• PROBLEM STATEMENT:
Your answer should be a single number: how many lines of the material below contain "yellow".

——

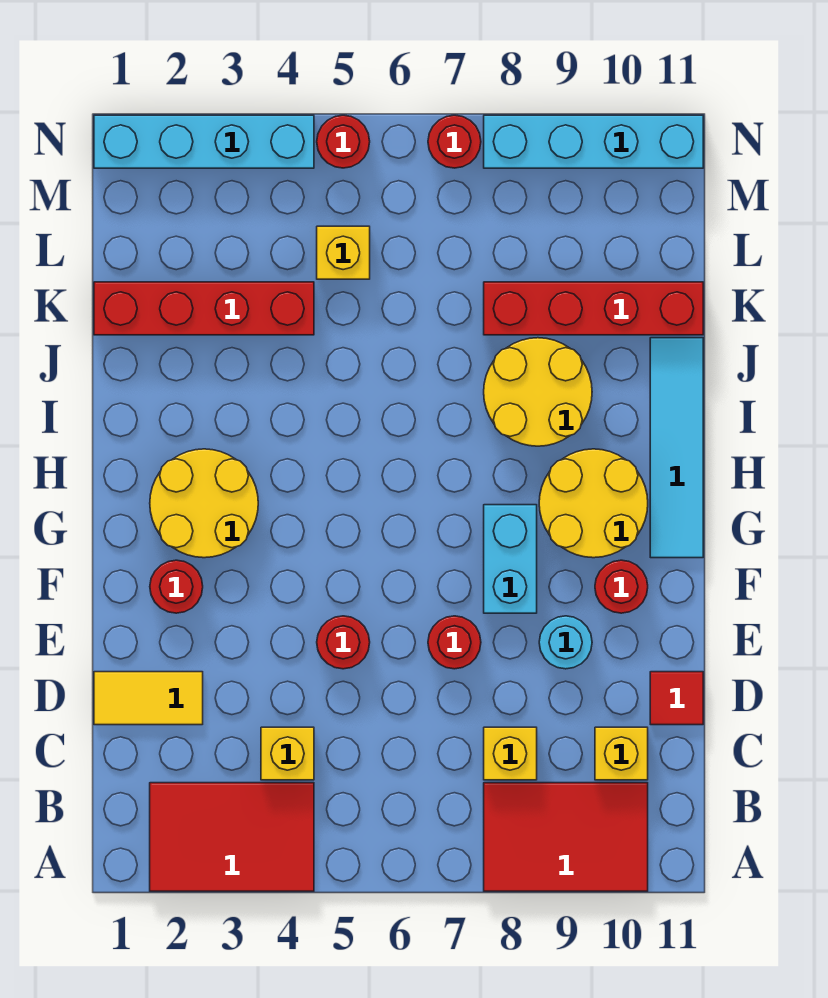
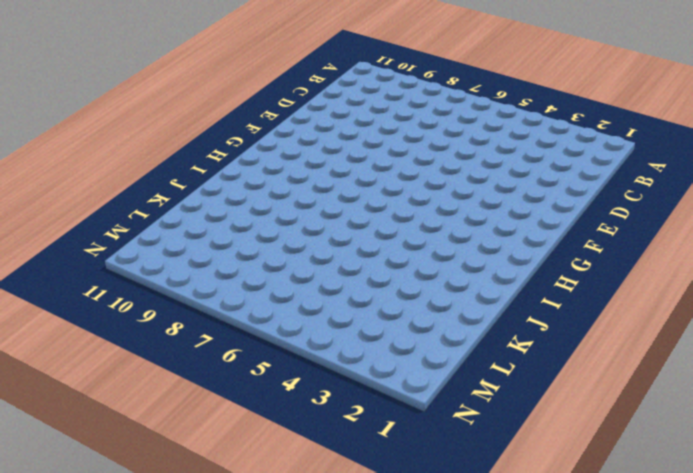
none -> red tile A2:B4 level 1
none -> red tile A8:B10 level 1
none -> yellow brick C4 level 1

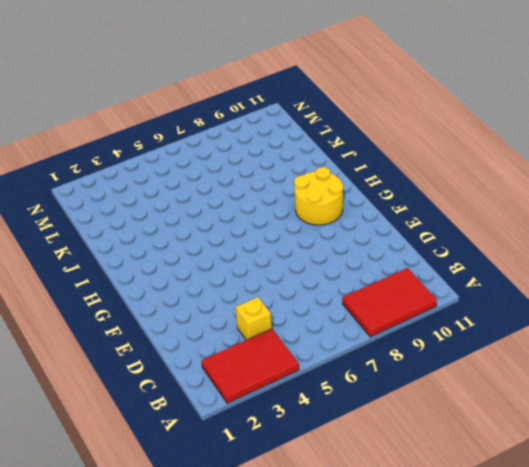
none -> yellow brick C8 level 1
none -> yellow brick C10 level 1
none -> yellow tile D1:D2 level 1

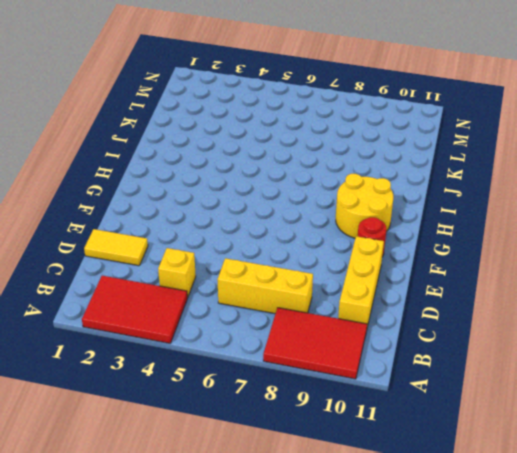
yellow brick C6:C8 level 1 -> yellow brick C8 level 1
yellow brick C10:E10 level 1 -> yellow brick C10 level 1
none -> red tile D11 level 1
none -> red round brick E5 level 1
none -> red round brick E7 level 1

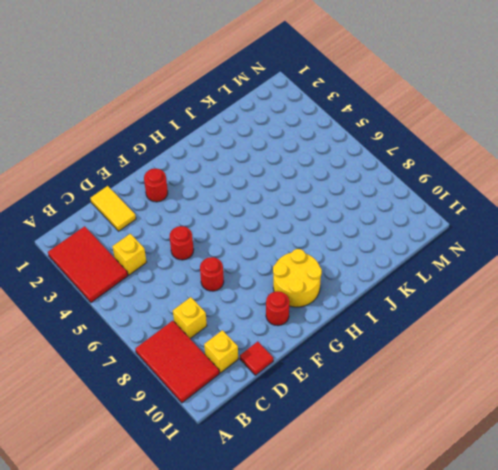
none -> cyan round brick E9 level 1
none -> cyan brick F8:G8 level 1
none -> yellow round brick G2:H3 level 1

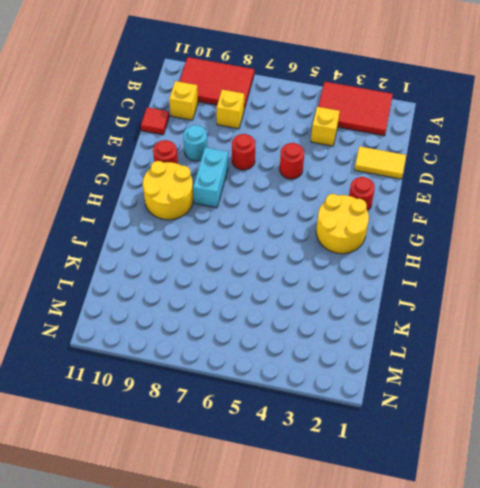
none -> cyan tile G11:J11 level 1
none -> yellow round brick I8:J9 level 1
none -> red brick K1:K4 level 1

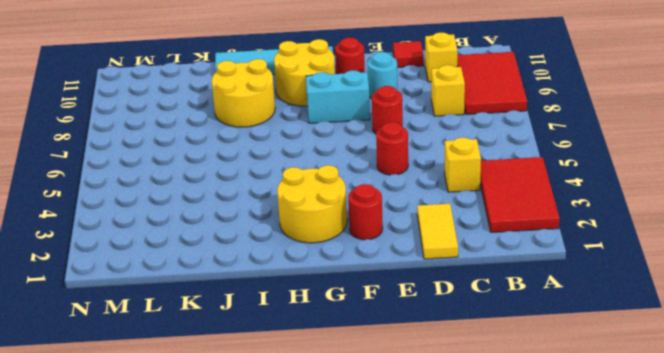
none -> red brick K1:K4 level 1
none -> red brick K8:K11 level 1
none -> yellow brick L5 level 1

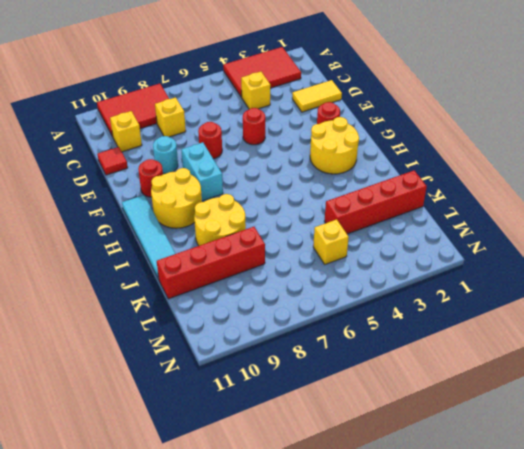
none -> cyan brick N1:N4 level 1
none -> red round brick N5 level 1
none -> red round brick N7 level 1

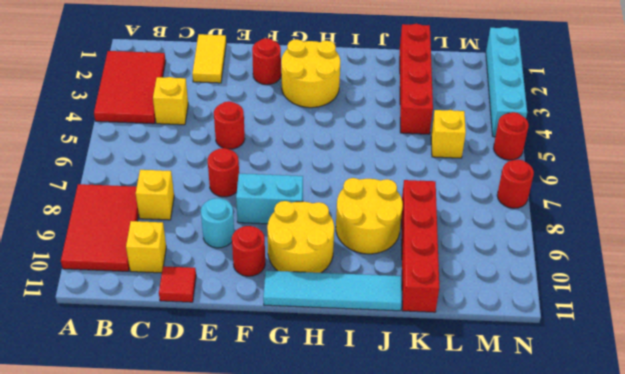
none -> cyan brick N8:N11 level 1

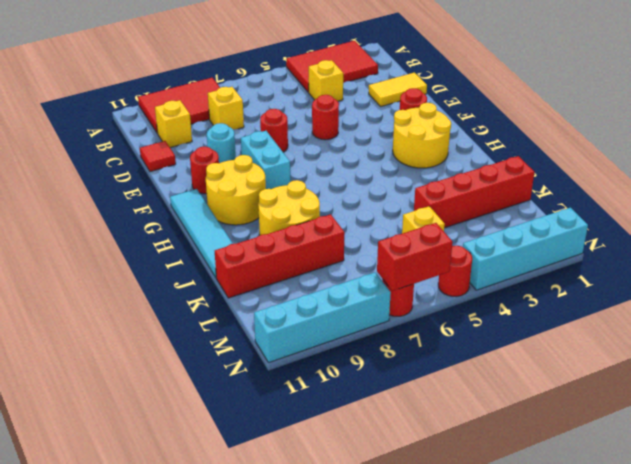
red brick N6:N7 level 2 -> none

——

• FINISHED TASK:
9